■ WHAT IS NEEDED ■
In the entries below, which lines run from the one containing "camera: 25 degrees right, 0 degrees up" to the one containing "(499, 432) = (574, 496): turquoise"? Copy exactly those lines, ends included, and no others.

■ ENTRIES SHOWN ■
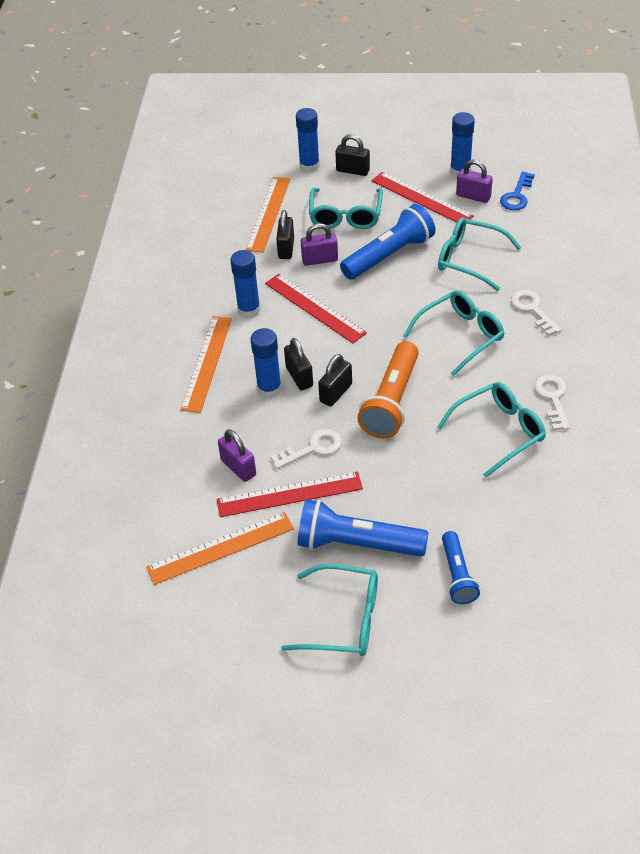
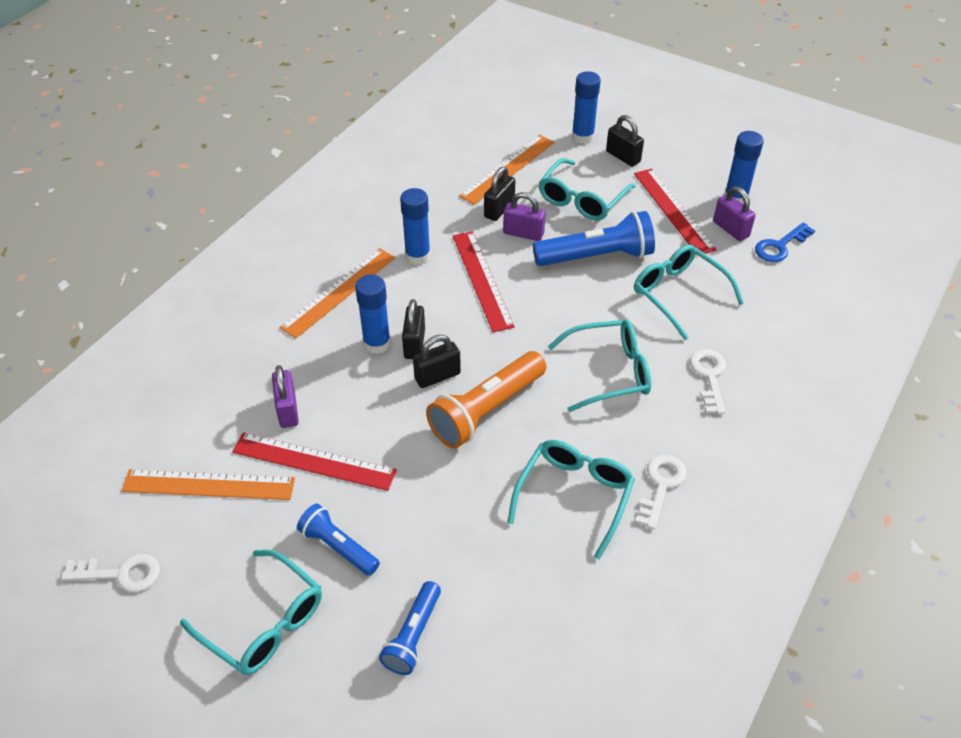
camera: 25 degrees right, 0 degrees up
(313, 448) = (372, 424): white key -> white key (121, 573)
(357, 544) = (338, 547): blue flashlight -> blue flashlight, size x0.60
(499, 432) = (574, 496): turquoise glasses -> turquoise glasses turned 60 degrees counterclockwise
---
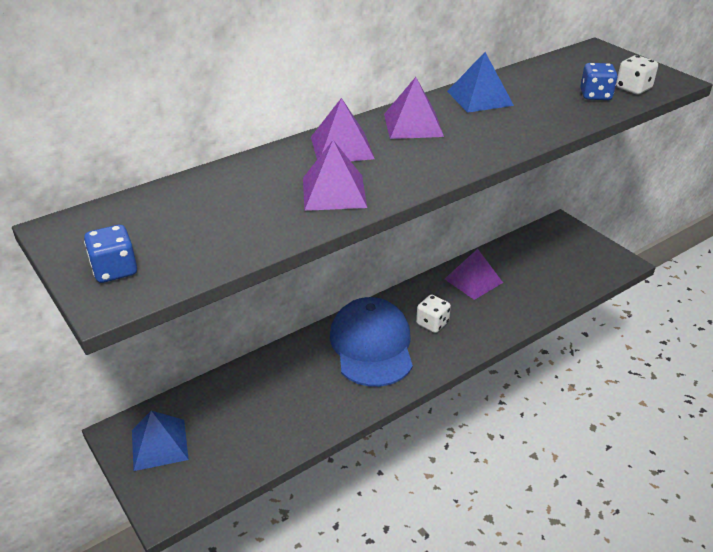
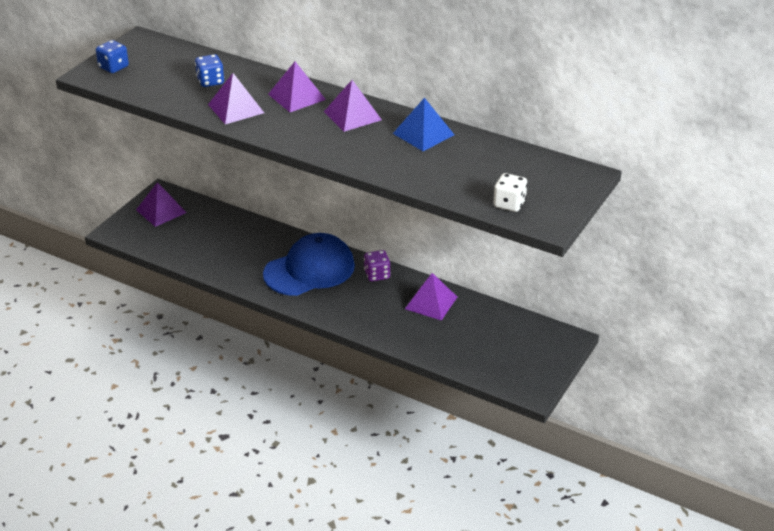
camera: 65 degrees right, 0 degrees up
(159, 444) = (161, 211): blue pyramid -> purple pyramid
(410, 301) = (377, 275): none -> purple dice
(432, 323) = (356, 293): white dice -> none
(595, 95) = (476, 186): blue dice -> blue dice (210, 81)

■ EXPECTED OUTPUT ■
camera: 25 degrees right, 0 degrees up
(313, 448) = (372, 424): white key -> white key (121, 573)
(357, 544) = (338, 547): blue flashlight -> blue flashlight, size x0.60
(499, 432) = (574, 496): turquoise glasses -> turquoise glasses turned 60 degrees counterclockwise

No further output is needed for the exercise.